Task statement: An exact copy of the records below is required, and it must contain no pictures.

------ Given entries

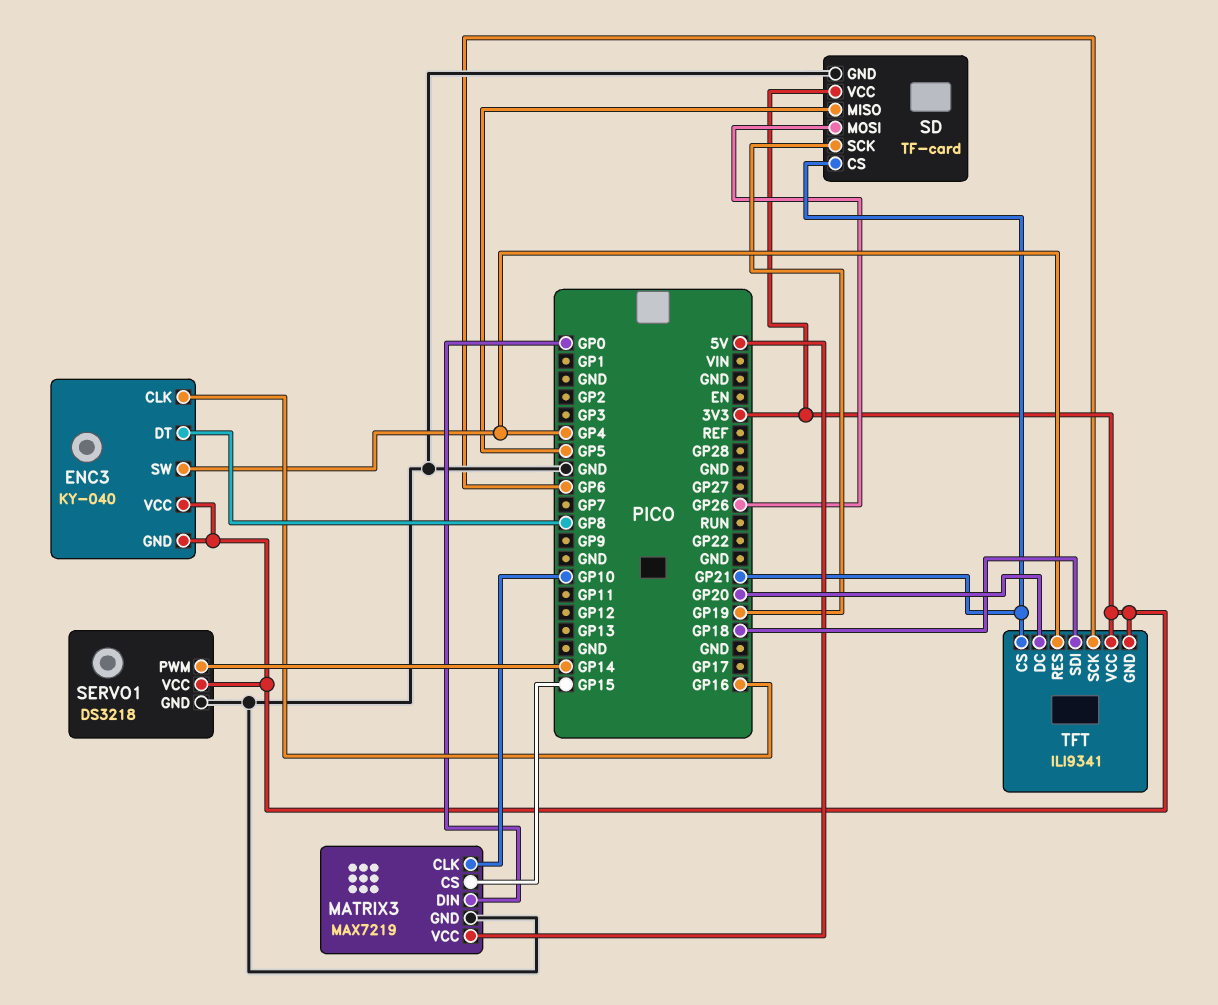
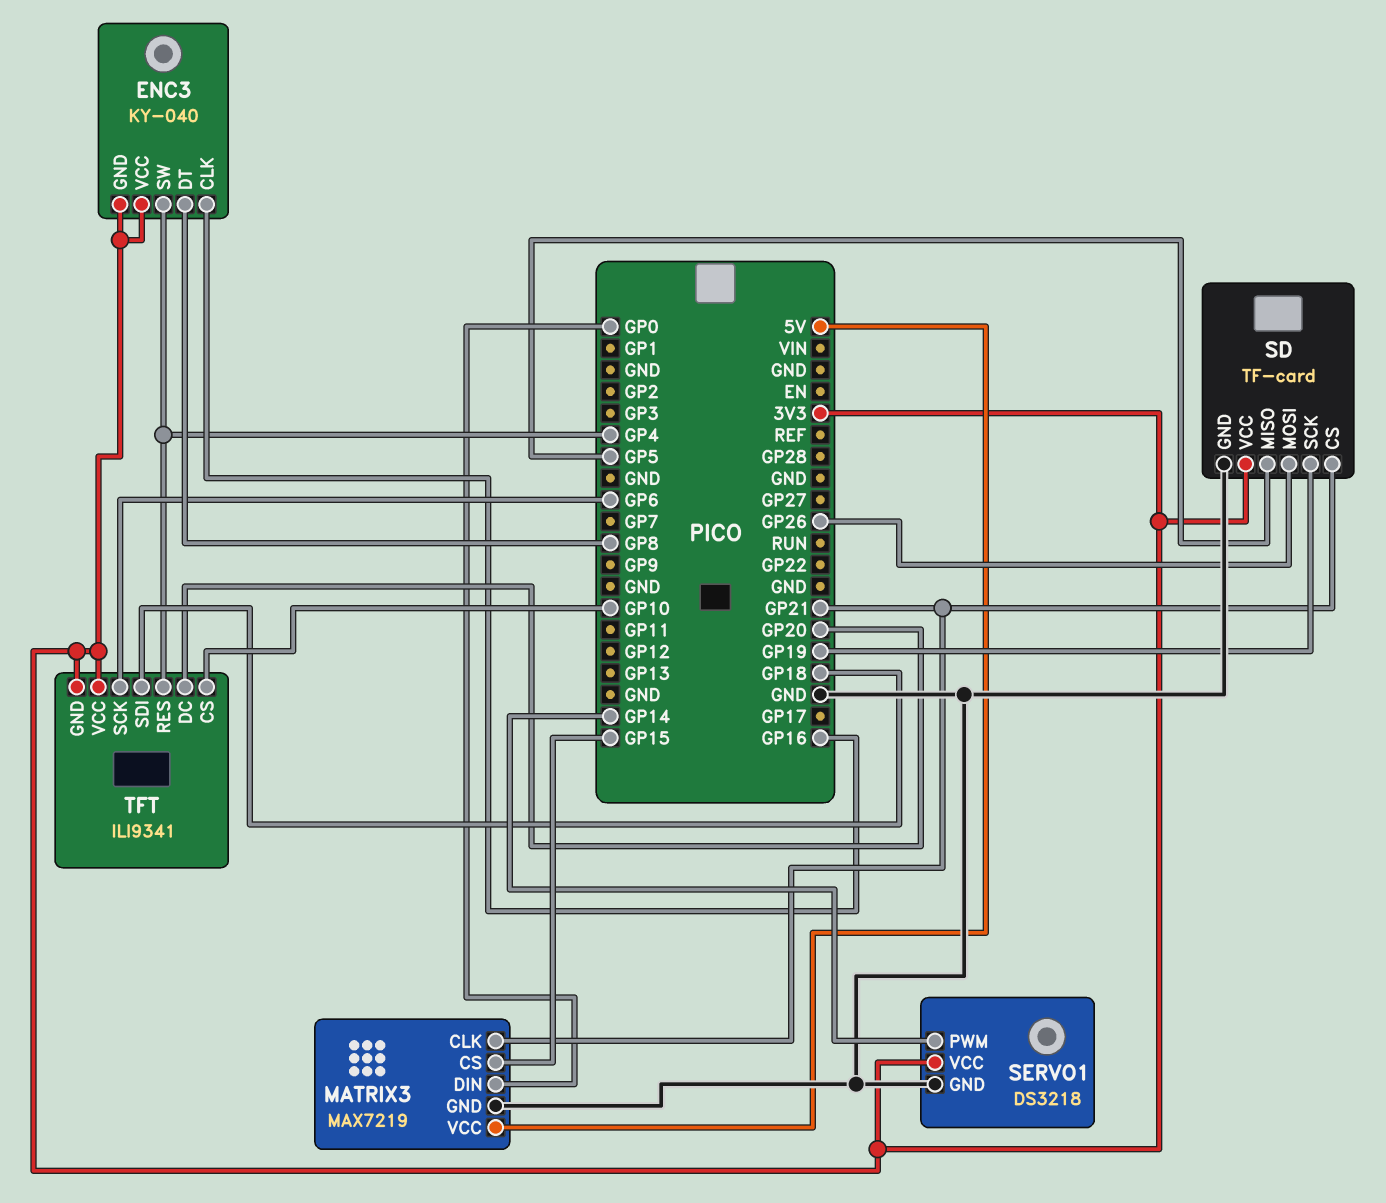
MATRIX3 pin CLK: GP10 -> GP21
TFT pin CS: GP21 -> GP10

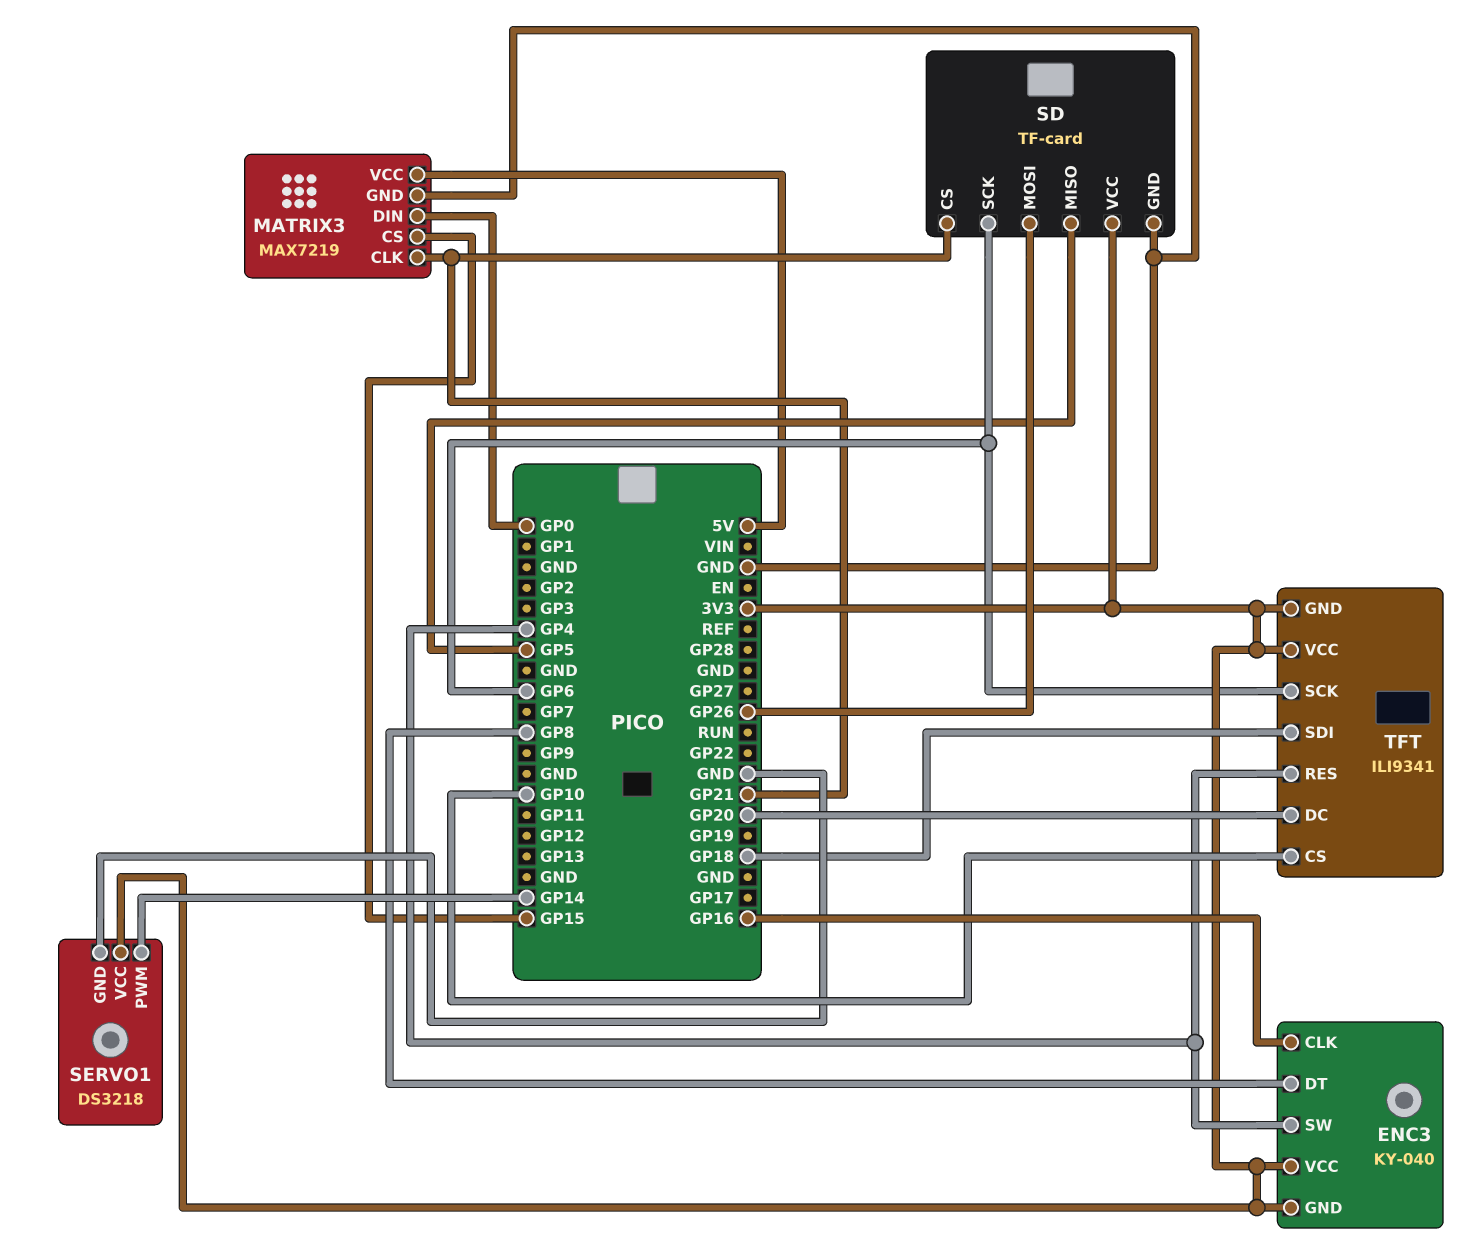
SD pin SCK: GP19 -> GP6

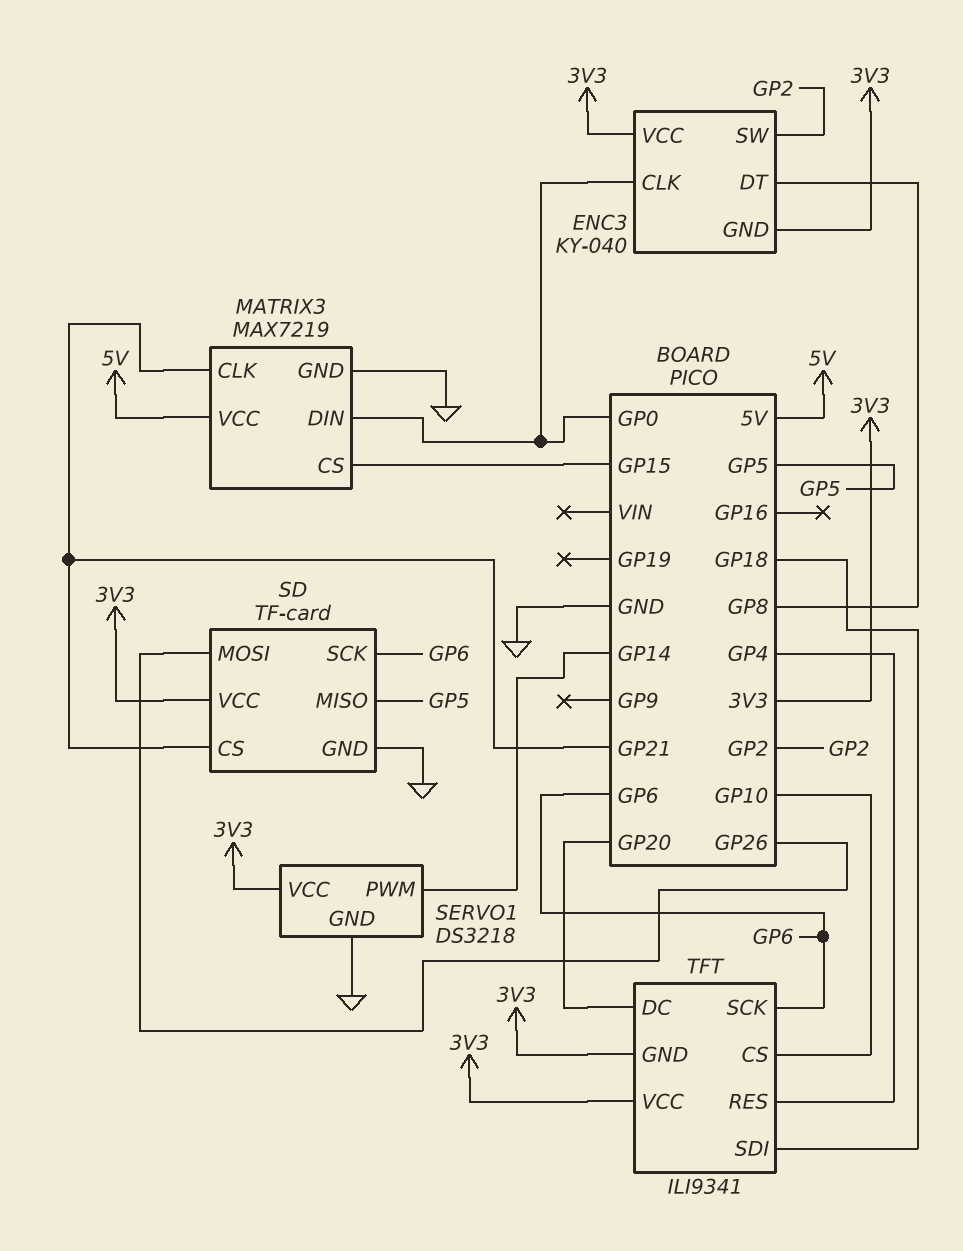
ENC3 pin CLK: GP16 -> GP0
ENC3 pin SW: GP4 -> GP2

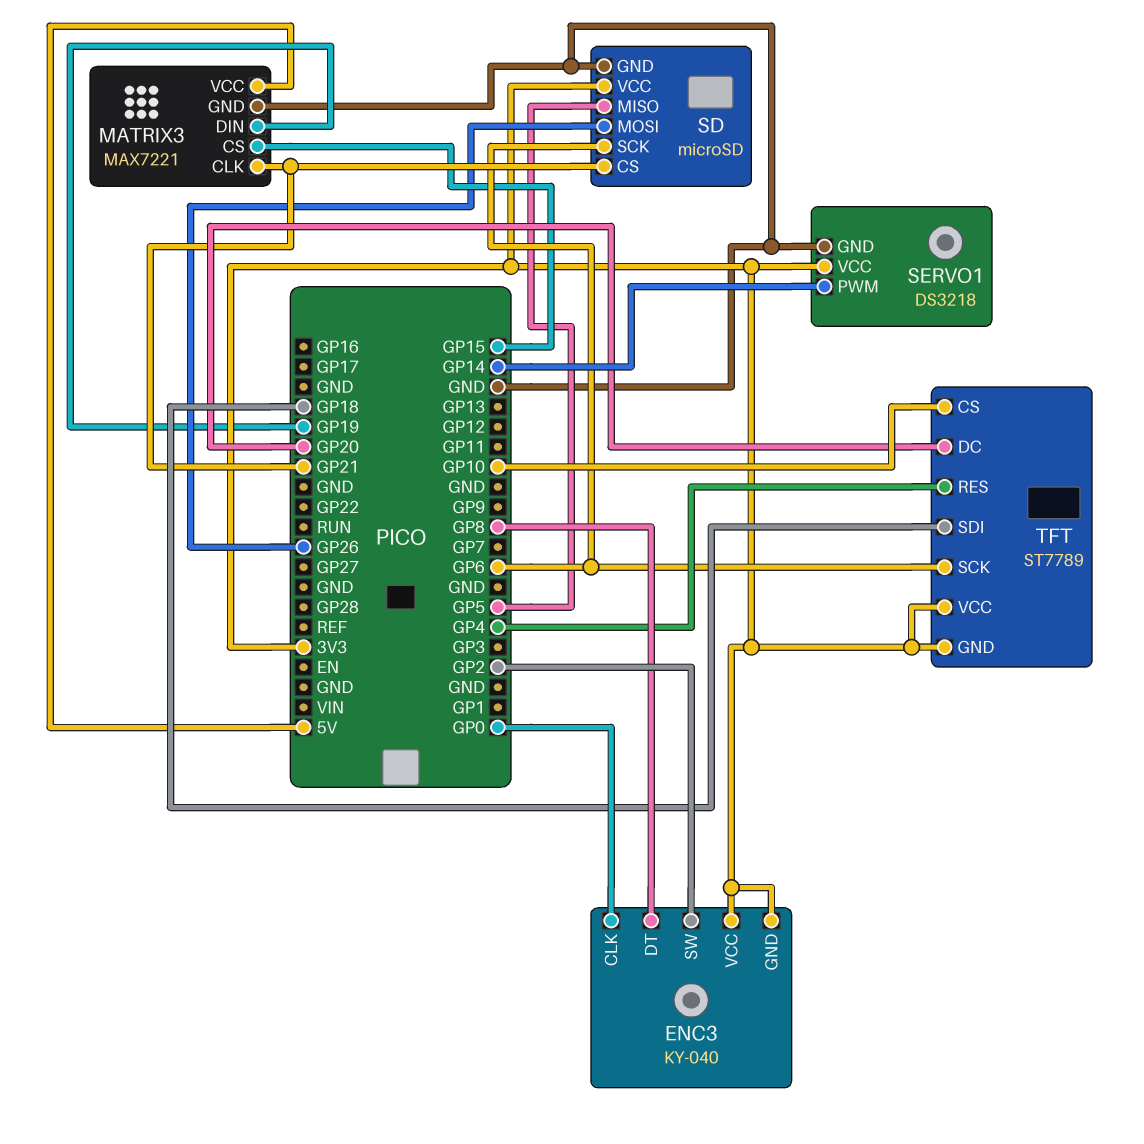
MATRIX3: MAX7219 -> MAX7221
MATRIX3 pin DIN: GP0 -> GP19
SD: TF-card -> microSD
TFT: ILI9341 -> ST7789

------------

Solution to this task:
MATRIX3 pin CLK: GP10 -> GP21
TFT pin CS: GP21 -> GP10

SD pin SCK: GP19 -> GP6

ENC3 pin CLK: GP16 -> GP0
ENC3 pin SW: GP4 -> GP2

MATRIX3: MAX7219 -> MAX7221
MATRIX3 pin DIN: GP0 -> GP19
SD: TF-card -> microSD
TFT: ILI9341 -> ST7789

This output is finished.